▶ PROBLEM:
Check each line of the entries. Copy the ones that contain the string "degrees".

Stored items
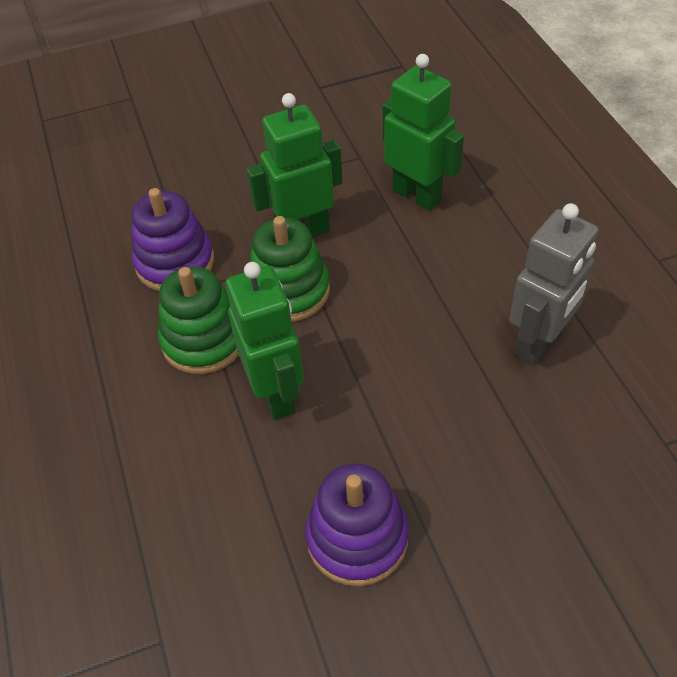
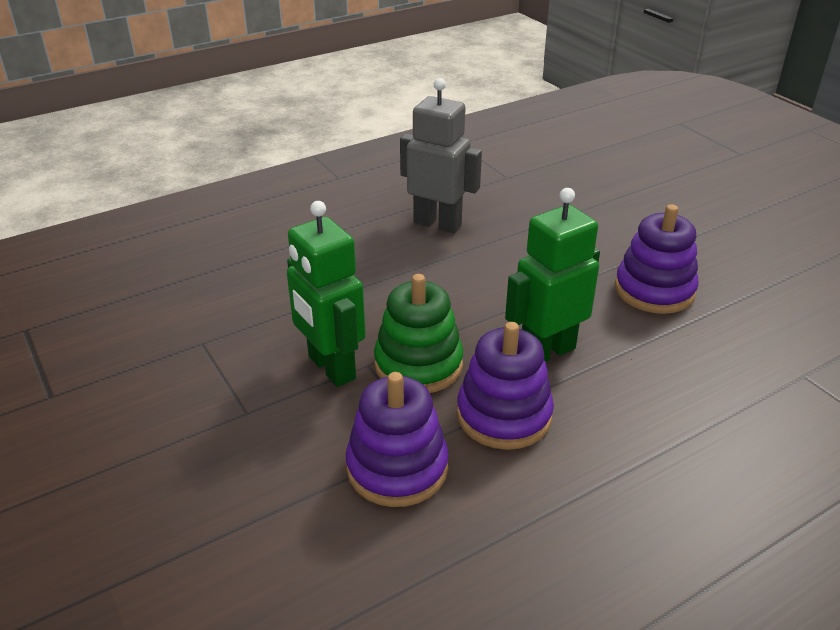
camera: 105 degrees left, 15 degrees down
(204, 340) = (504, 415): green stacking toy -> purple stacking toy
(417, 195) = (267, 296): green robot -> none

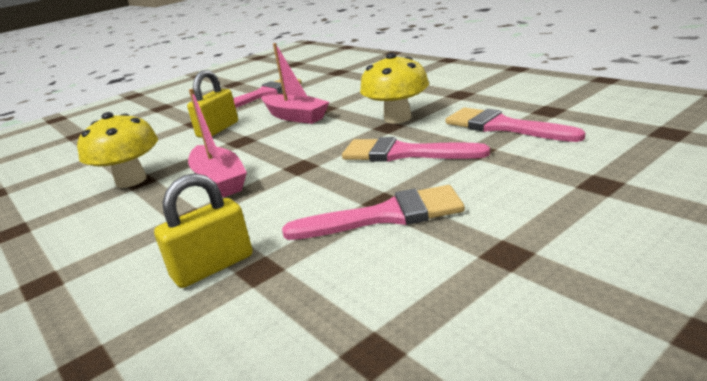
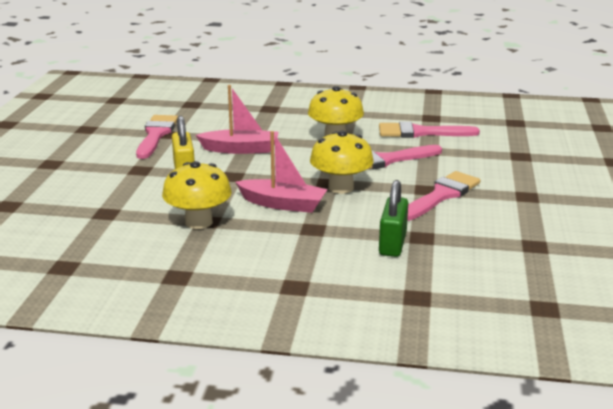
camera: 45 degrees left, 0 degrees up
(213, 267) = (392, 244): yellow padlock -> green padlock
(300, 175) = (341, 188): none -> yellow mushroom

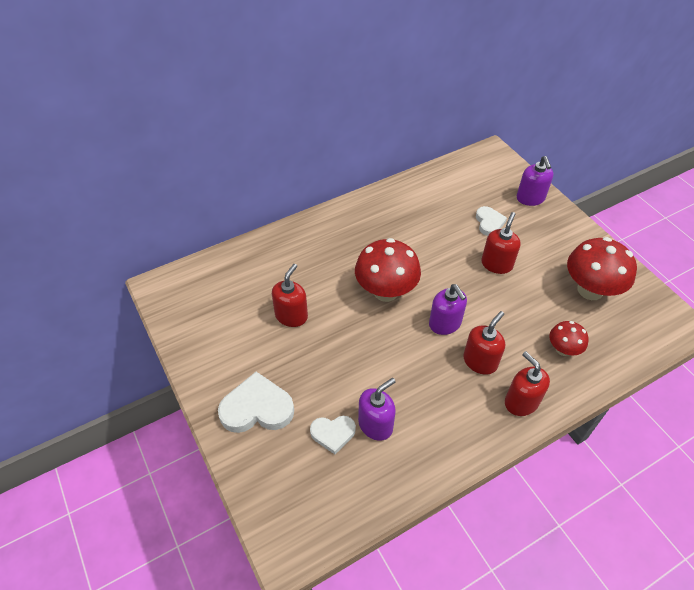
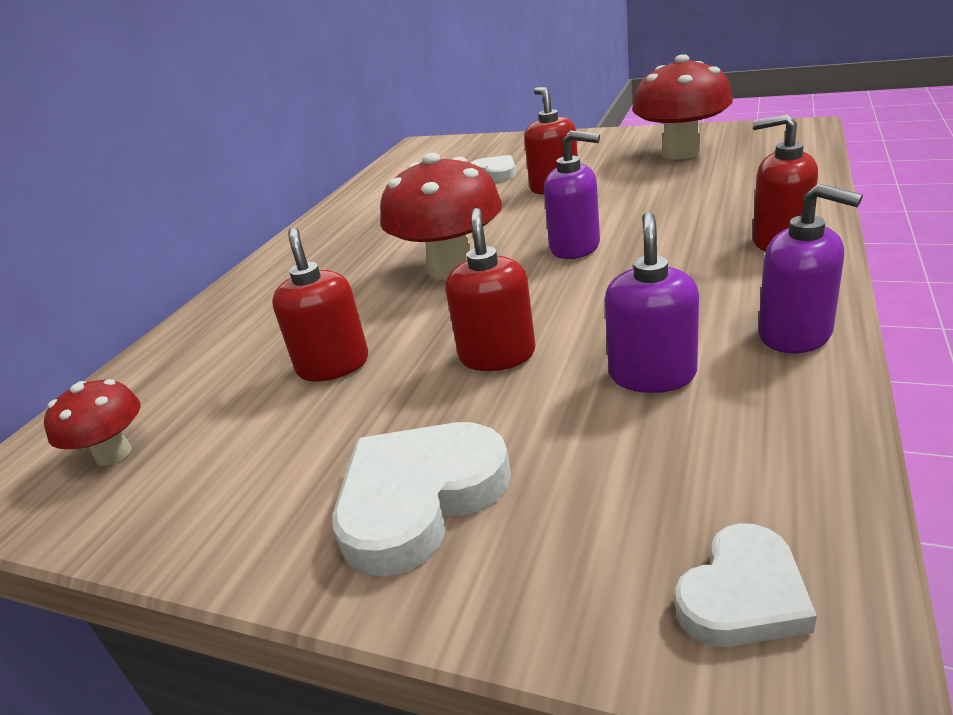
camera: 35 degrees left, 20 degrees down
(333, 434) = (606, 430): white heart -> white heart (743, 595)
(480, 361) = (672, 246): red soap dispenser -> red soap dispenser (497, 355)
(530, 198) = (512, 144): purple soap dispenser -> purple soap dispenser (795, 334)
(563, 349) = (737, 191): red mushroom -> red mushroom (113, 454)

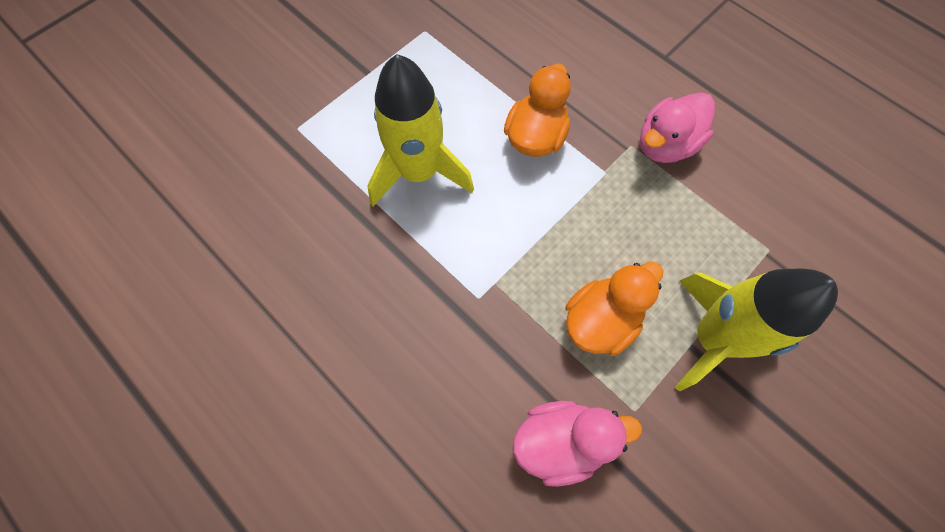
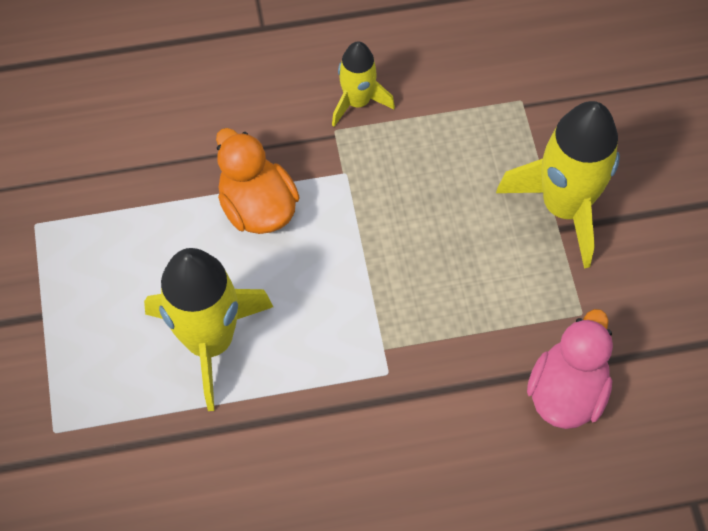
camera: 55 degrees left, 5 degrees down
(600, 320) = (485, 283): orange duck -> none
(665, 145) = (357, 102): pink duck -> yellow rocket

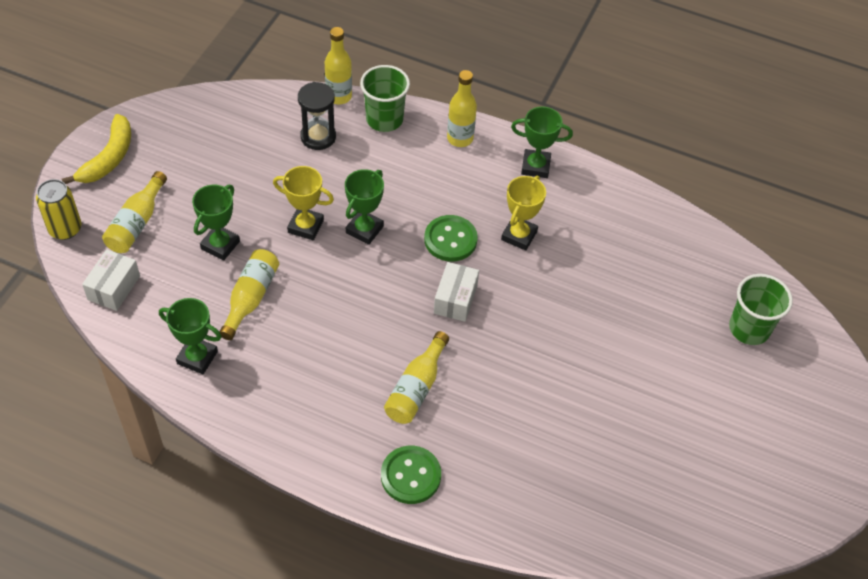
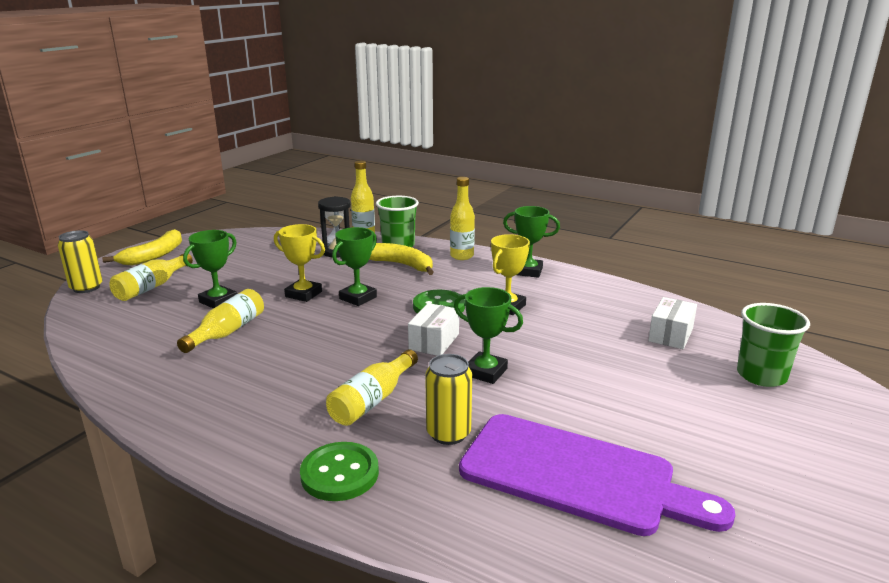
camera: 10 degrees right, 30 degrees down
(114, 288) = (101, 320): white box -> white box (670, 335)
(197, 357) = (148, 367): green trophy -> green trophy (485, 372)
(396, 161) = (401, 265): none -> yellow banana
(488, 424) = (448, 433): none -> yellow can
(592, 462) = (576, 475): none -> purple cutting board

▶ TASK RESPONSE:
camera: 105 degrees left, 15 degrees down
camera: 45 degrees left, 0 degrees up
camera: 35 degrees left, 20 degrees down
camera: 55 degrees left, 5 degrees down
camera: 10 degrees right, 30 degrees down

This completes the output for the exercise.